▸ TASK INSTRUCTIONS: The data below holds a line containing "missing: brown bread board <663, 201>" and a line containing "camera: 65 degrees left, 10 degrees up"; please quote exactly those two lines and every line between them, and nothing else.

···

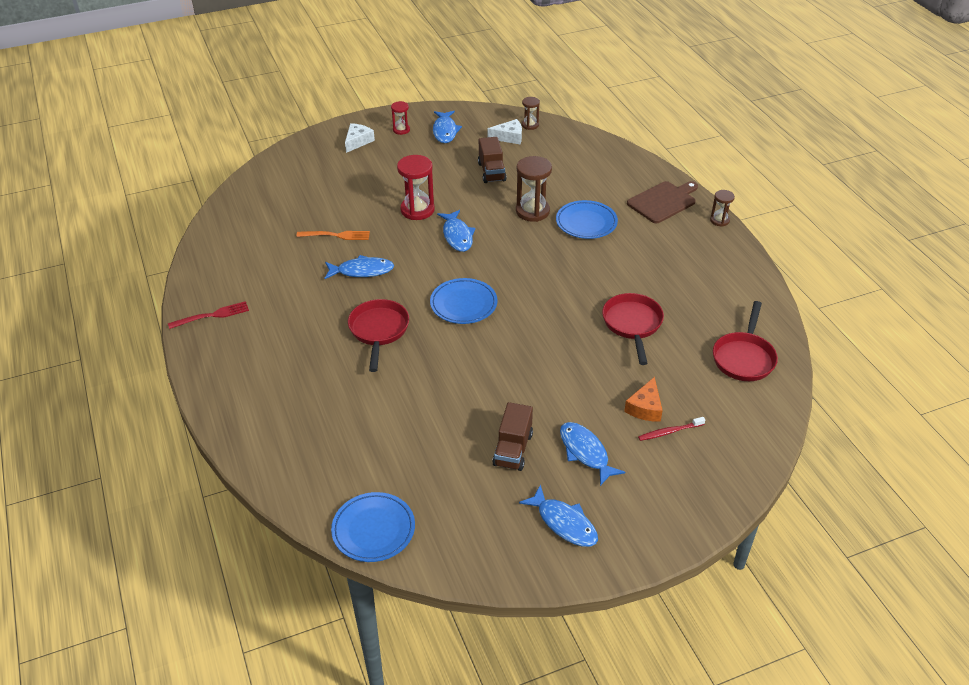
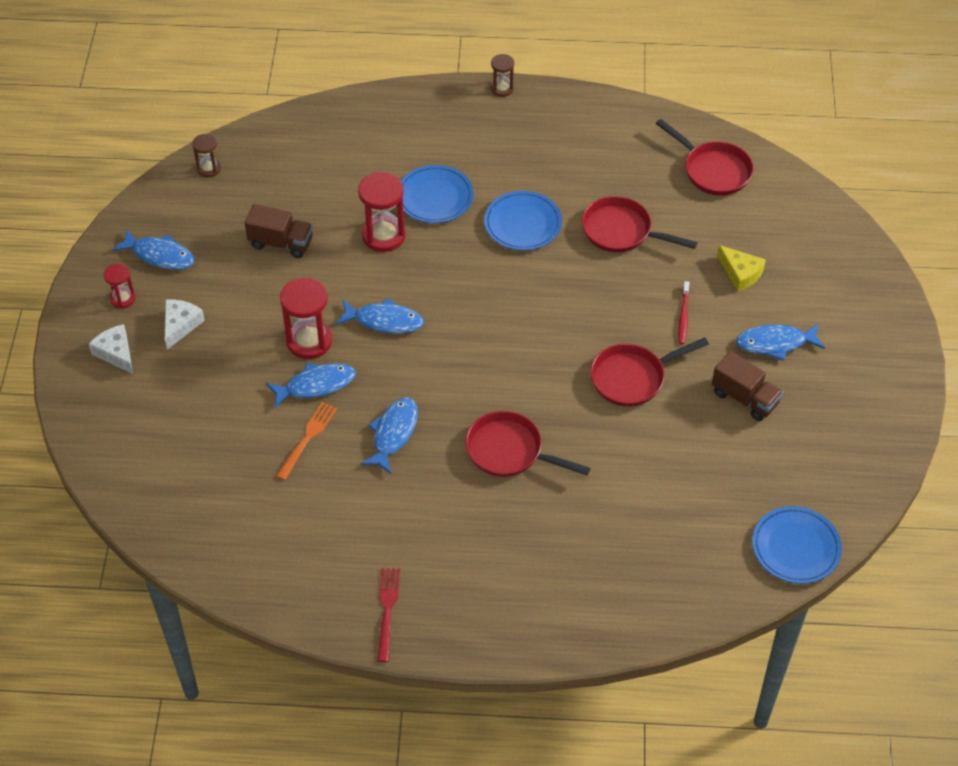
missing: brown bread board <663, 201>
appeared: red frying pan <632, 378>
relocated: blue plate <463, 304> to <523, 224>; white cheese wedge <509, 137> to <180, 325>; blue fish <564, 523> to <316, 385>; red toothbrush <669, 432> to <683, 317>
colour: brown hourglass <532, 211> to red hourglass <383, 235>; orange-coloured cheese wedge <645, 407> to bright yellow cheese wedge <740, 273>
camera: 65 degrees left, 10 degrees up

···

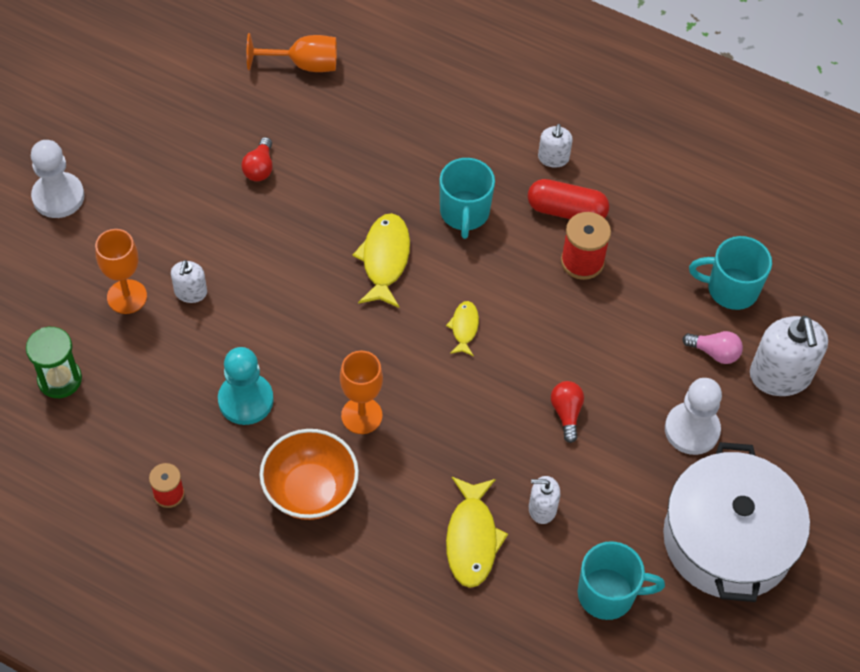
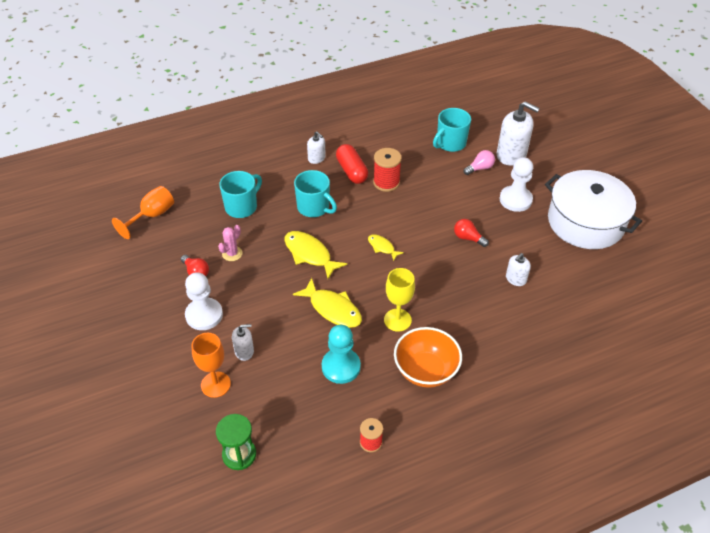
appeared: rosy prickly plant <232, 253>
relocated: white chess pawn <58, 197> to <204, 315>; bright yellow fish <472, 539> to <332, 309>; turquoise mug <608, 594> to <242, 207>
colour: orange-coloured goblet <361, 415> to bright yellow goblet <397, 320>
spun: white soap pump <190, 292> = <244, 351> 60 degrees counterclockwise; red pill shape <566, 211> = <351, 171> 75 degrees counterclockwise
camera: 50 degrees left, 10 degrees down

···

▸ OUTPUT FOR THIS TASK:
missing: brown bread board <663, 201>
appeared: red frying pan <632, 378>
relocated: blue plate <463, 304> to <523, 224>; white cheese wedge <509, 137> to <180, 325>; blue fish <564, 523> to <316, 385>; red toothbrush <669, 432> to <683, 317>
colour: brown hourglass <532, 211> to red hourglass <383, 235>; orange-coloured cheese wedge <645, 407> to bright yellow cheese wedge <740, 273>
camera: 65 degrees left, 10 degrees up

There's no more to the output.